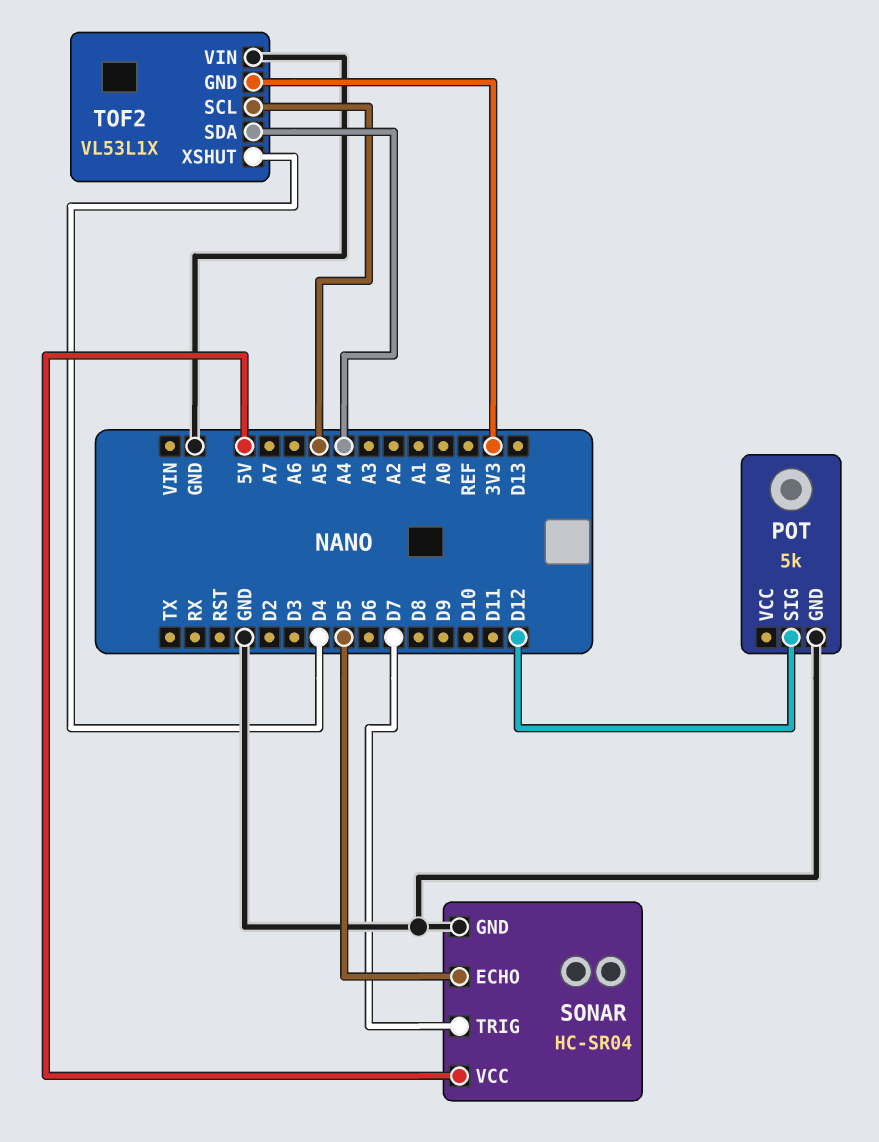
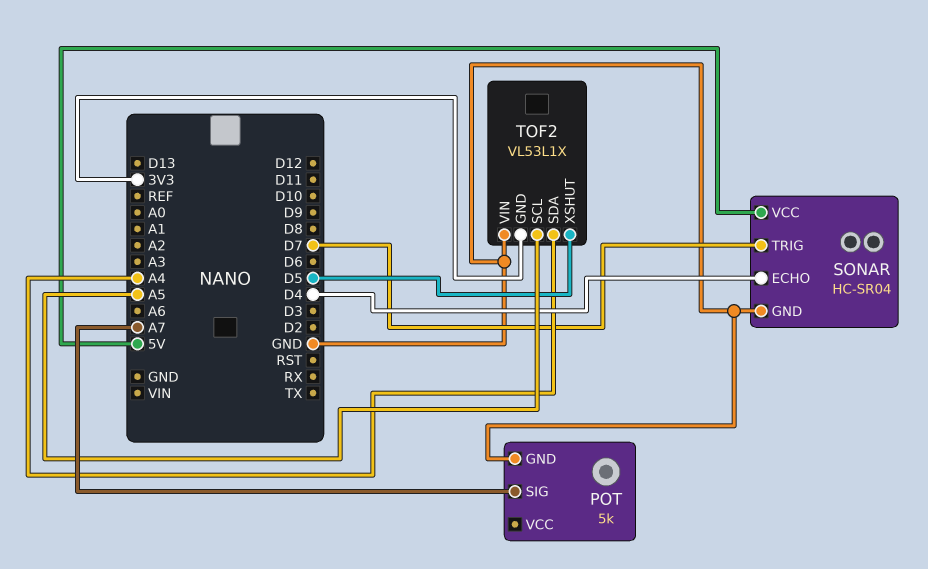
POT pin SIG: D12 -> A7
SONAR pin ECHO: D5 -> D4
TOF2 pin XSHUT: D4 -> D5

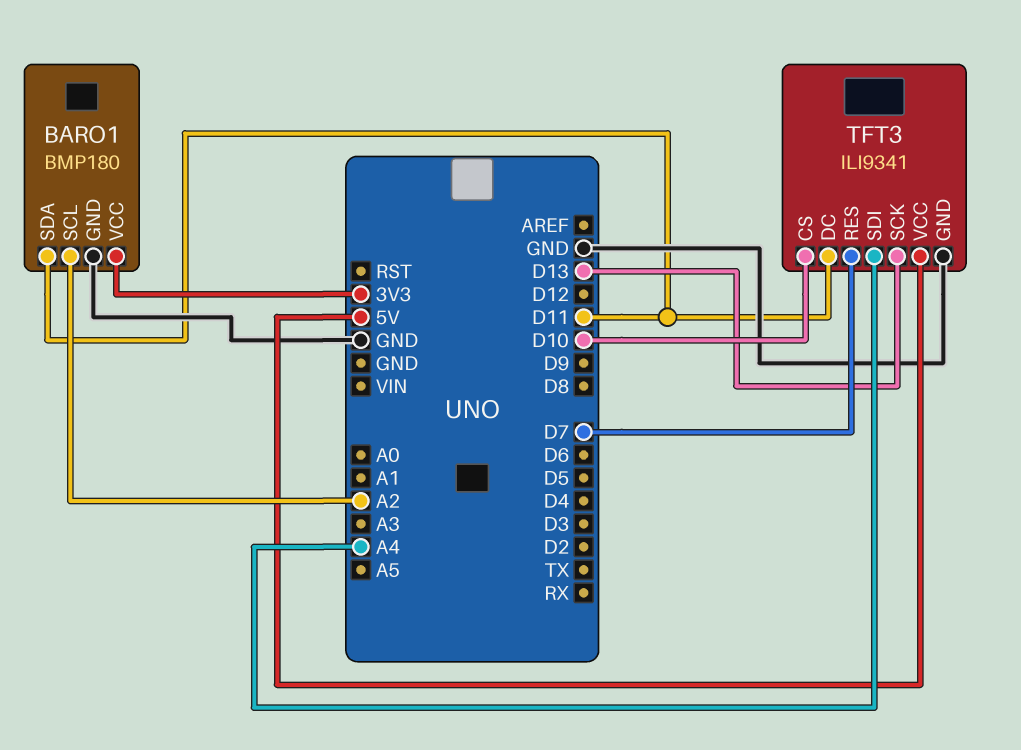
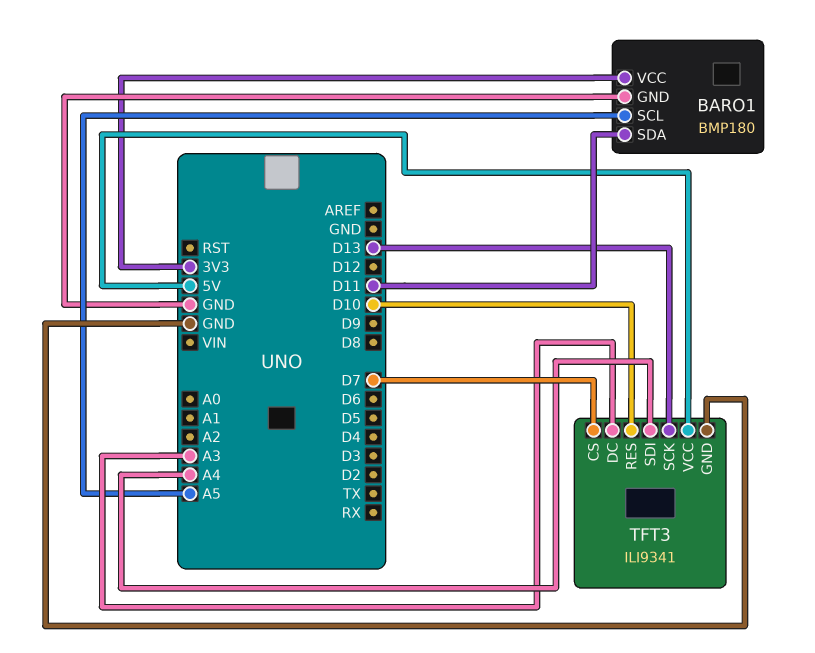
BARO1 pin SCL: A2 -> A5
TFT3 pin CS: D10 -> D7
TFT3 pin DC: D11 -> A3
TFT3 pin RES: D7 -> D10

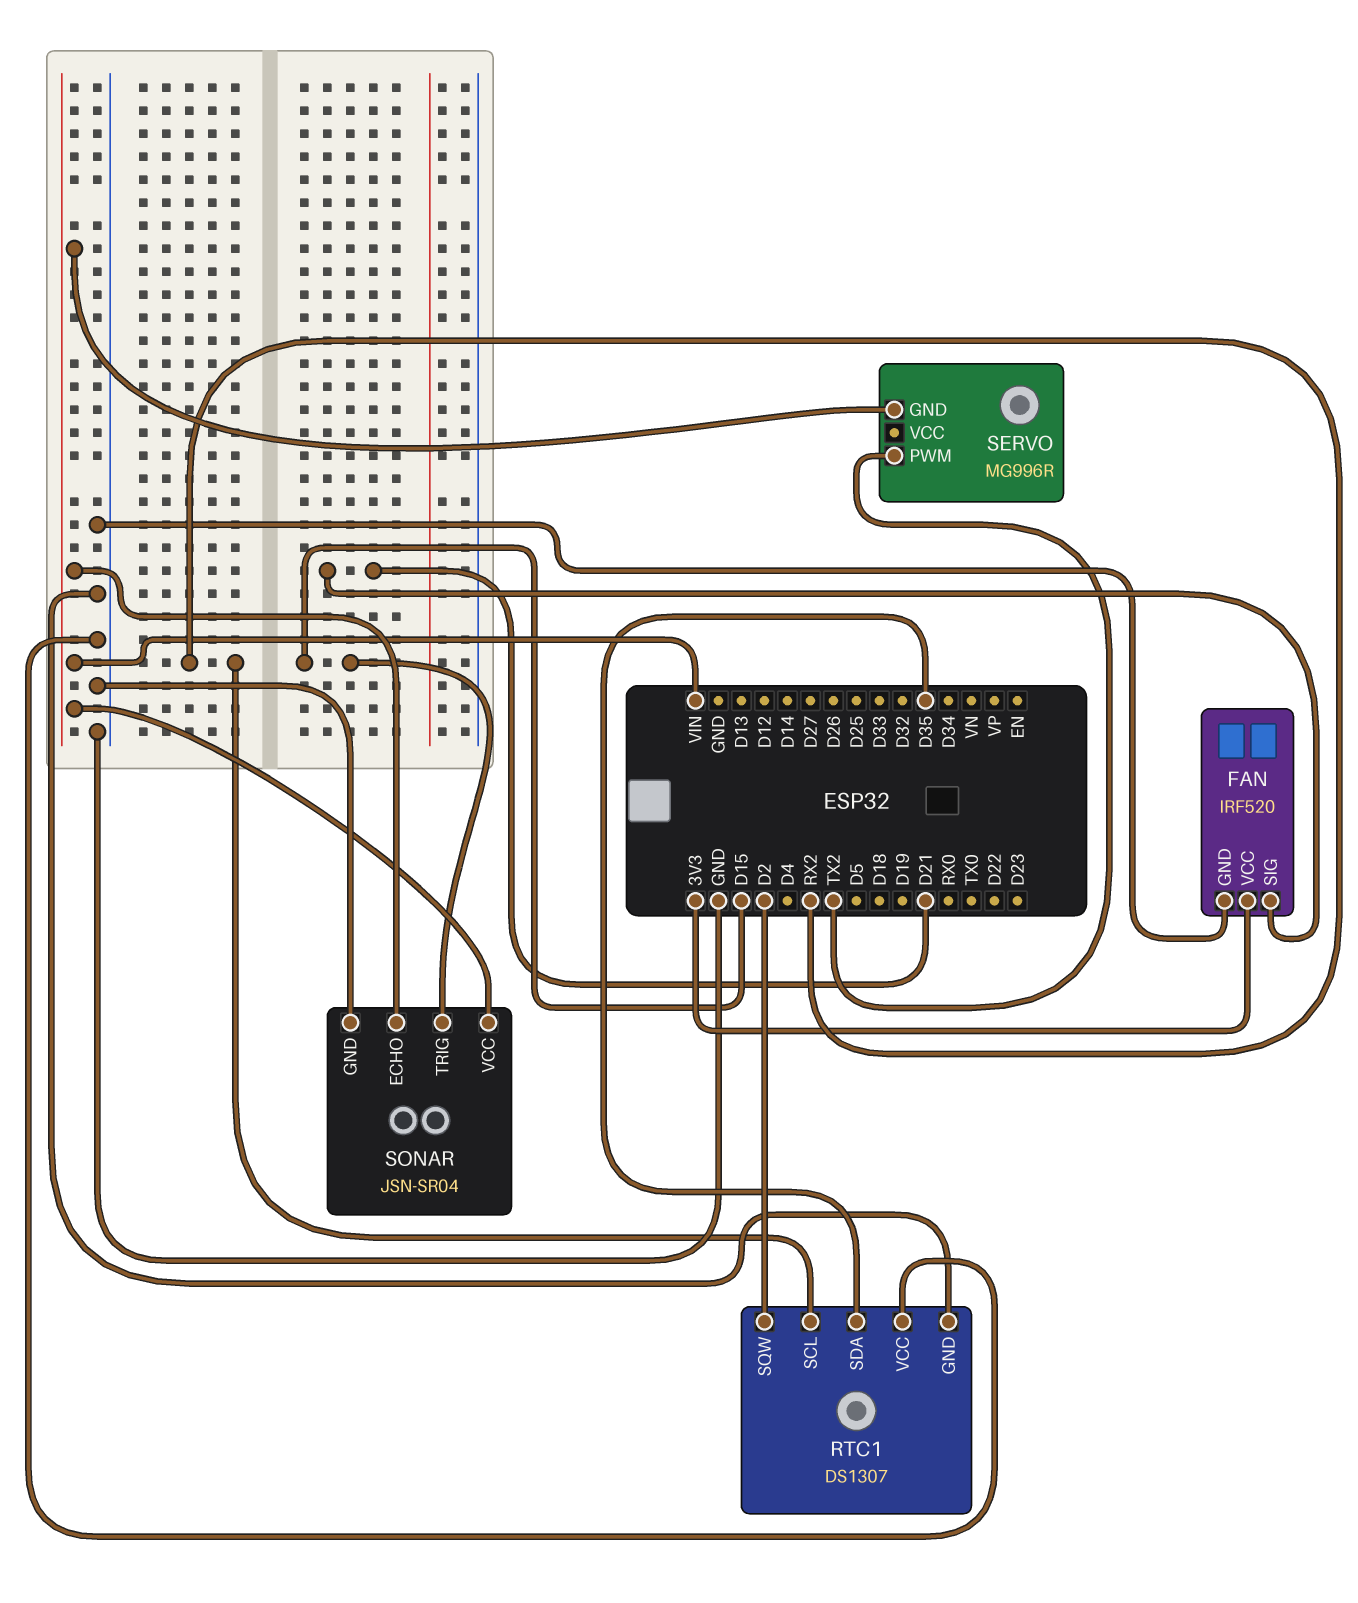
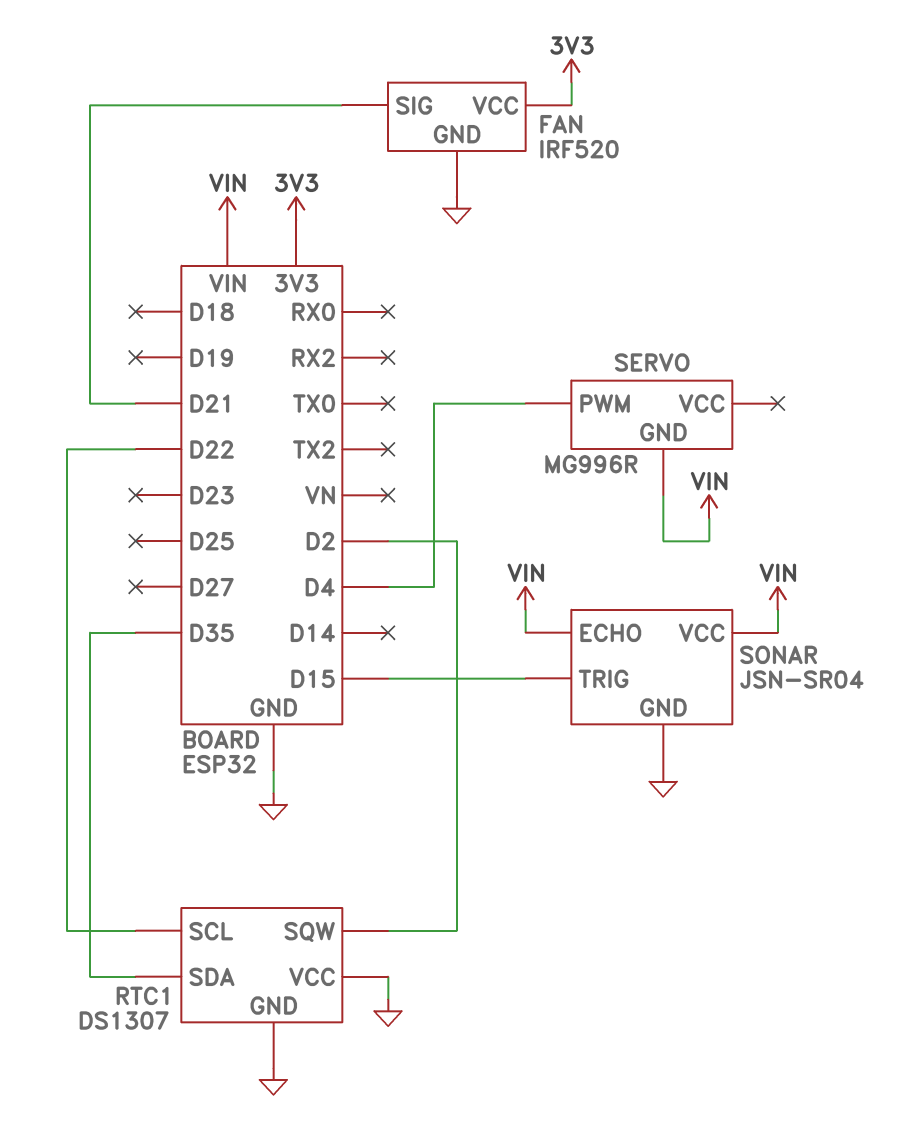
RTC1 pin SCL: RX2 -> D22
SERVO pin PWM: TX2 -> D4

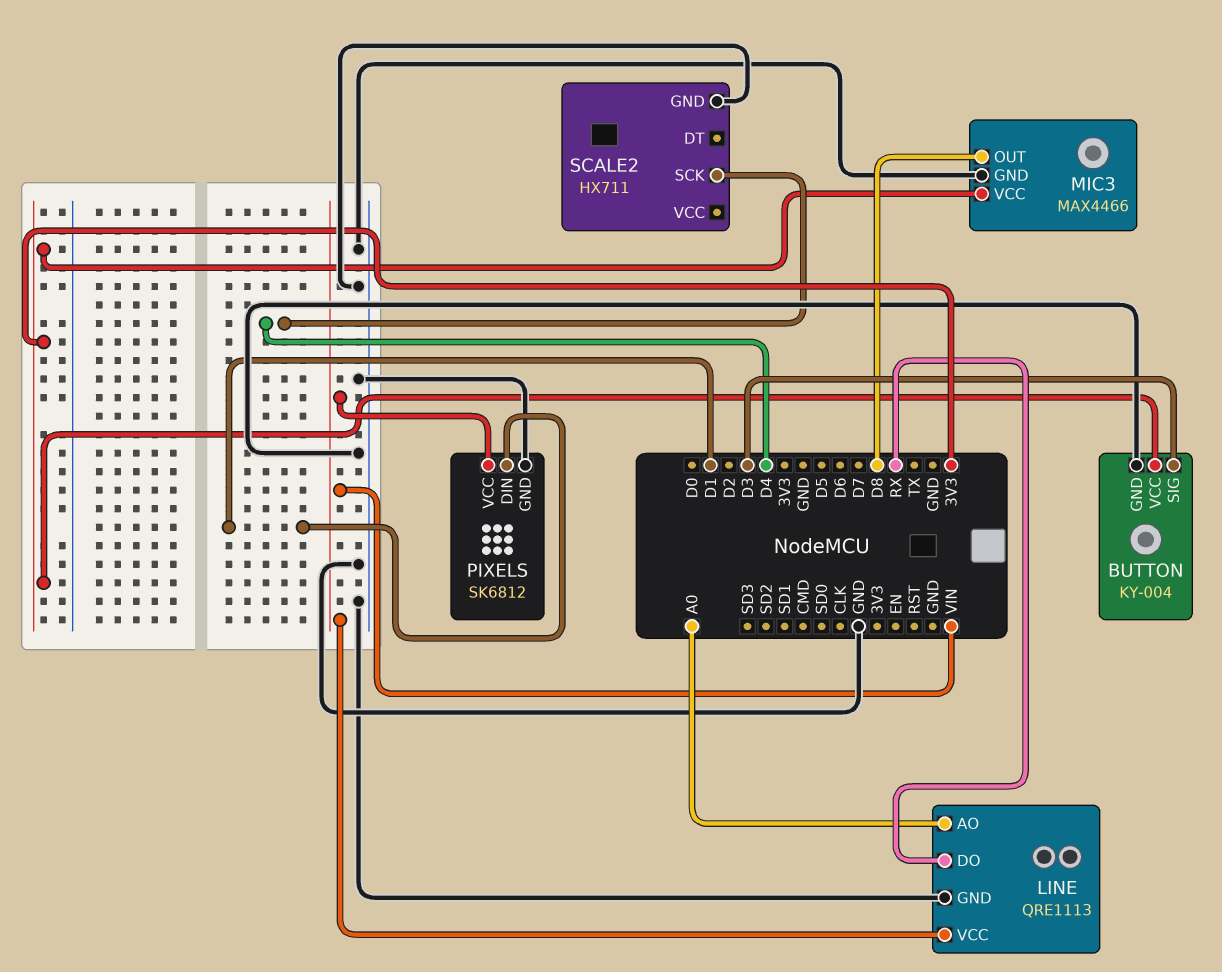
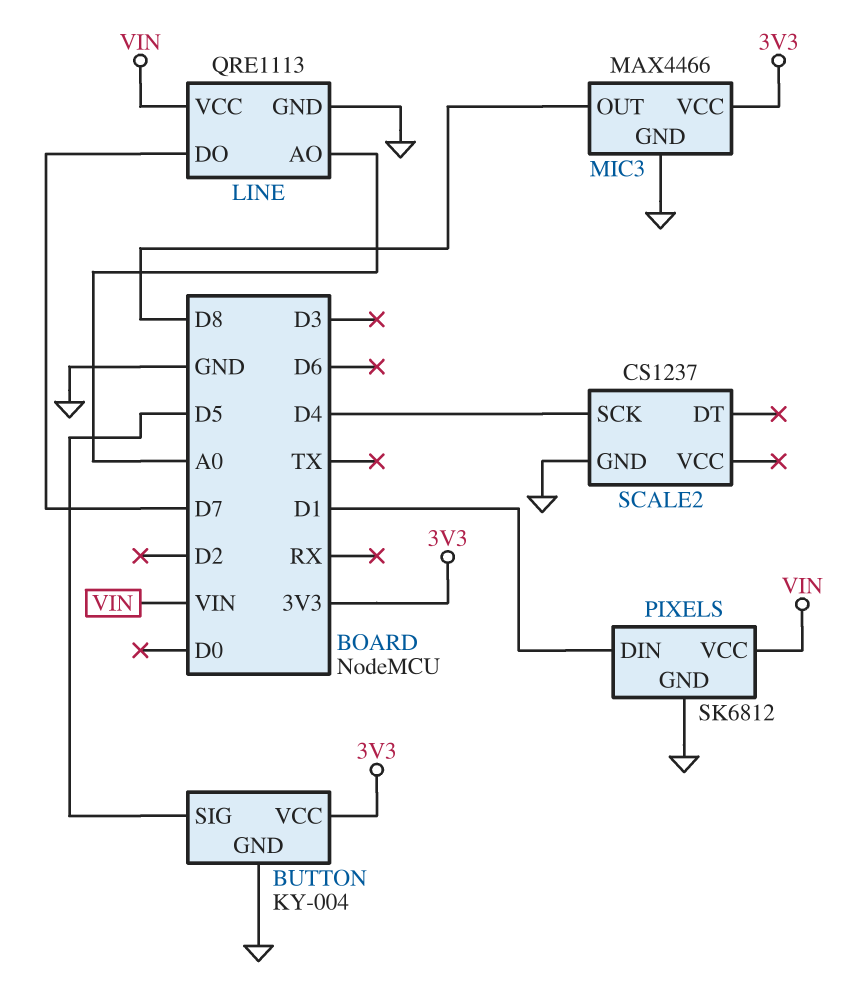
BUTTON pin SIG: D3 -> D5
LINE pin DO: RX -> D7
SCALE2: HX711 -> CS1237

########################################

## WORK TO BE COMPLETED
Copy exactly the lines from the line holding "RTC1 pin SCL: RX2 -> D22" to the final line of the listing, and leave the pictures out.

## THE ANSWER
RTC1 pin SCL: RX2 -> D22
SERVO pin PWM: TX2 -> D4

BUTTON pin SIG: D3 -> D5
LINE pin DO: RX -> D7
SCALE2: HX711 -> CS1237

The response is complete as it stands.